**Problem to solve**
Restate the listing below word for word, omitting any images.

**Entries shown**

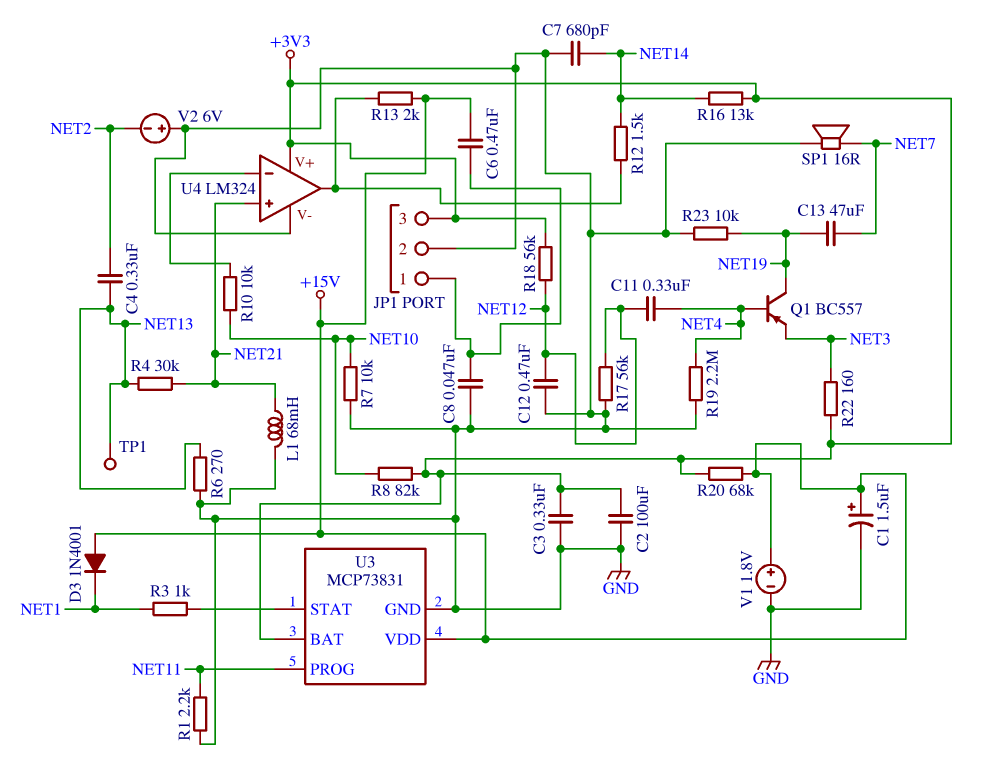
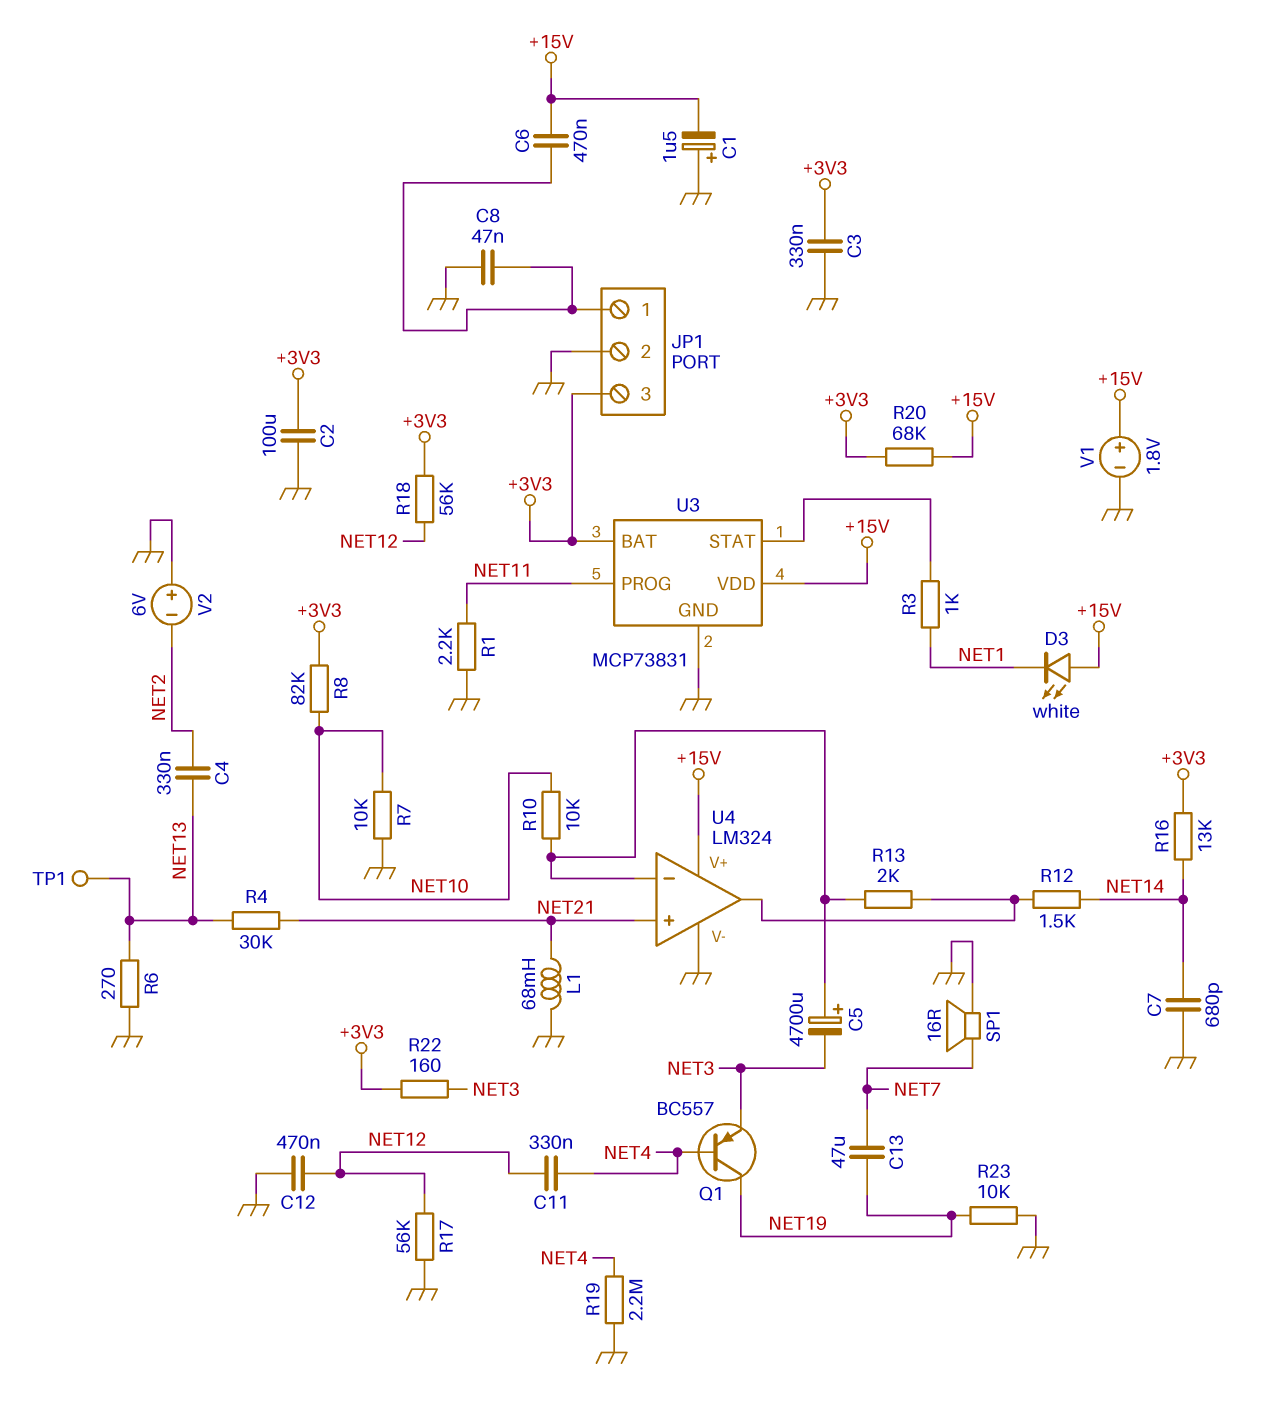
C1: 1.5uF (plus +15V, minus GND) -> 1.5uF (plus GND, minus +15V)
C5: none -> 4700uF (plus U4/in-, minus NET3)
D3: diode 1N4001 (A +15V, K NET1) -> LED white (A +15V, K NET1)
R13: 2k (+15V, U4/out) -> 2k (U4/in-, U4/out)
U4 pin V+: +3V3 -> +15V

**Solution for this problem**
C1: 1.5uF (plus +15V, minus GND) -> 1.5uF (plus GND, minus +15V)
C5: none -> 4700uF (plus U4/in-, minus NET3)
D3: diode 1N4001 (A +15V, K NET1) -> LED white (A +15V, K NET1)
R13: 2k (+15V, U4/out) -> 2k (U4/in-, U4/out)
U4 pin V+: +3V3 -> +15V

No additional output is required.